Dataset entries:
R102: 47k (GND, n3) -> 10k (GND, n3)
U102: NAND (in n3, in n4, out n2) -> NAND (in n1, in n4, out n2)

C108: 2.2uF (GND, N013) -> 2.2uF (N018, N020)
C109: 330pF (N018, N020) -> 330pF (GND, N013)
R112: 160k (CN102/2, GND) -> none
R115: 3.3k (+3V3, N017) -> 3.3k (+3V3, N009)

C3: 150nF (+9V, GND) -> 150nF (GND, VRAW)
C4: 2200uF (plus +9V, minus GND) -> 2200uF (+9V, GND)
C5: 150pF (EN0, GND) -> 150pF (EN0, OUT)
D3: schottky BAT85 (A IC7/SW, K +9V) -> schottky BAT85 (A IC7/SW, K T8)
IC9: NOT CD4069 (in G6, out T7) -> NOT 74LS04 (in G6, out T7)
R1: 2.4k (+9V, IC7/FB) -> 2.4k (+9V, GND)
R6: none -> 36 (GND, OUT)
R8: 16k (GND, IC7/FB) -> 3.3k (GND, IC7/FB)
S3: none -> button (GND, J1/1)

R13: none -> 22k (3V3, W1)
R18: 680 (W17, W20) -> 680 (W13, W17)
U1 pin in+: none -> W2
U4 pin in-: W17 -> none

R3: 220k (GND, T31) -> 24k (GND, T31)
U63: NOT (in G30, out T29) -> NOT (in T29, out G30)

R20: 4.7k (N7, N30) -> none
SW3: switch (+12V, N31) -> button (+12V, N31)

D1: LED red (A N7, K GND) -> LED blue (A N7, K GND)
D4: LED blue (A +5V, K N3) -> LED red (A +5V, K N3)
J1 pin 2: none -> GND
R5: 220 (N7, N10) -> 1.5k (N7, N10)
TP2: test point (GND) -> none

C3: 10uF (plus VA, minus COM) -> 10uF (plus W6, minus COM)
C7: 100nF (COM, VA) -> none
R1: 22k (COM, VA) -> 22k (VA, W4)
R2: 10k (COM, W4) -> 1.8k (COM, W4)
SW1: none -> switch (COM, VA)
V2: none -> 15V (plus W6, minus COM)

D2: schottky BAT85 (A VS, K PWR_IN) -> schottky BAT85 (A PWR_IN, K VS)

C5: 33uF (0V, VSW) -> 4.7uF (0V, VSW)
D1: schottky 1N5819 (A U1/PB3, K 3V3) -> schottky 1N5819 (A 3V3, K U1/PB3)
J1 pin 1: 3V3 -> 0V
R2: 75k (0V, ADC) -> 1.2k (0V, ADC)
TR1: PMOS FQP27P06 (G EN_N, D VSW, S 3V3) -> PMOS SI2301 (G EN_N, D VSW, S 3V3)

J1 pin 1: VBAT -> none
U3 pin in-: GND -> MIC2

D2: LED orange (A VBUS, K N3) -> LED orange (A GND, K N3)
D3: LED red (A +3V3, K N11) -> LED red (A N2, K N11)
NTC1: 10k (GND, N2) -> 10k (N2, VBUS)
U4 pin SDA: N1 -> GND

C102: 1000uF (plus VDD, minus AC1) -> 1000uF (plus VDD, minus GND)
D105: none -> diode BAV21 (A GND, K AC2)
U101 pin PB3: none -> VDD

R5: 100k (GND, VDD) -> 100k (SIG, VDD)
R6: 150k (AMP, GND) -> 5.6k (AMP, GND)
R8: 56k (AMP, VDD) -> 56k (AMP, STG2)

Instructions for the task:
Show me every line of the entries above that holds "button".

Final answer:
S3: none -> button (GND, J1/1)
SW3: switch (+12V, N31) -> button (+12V, N31)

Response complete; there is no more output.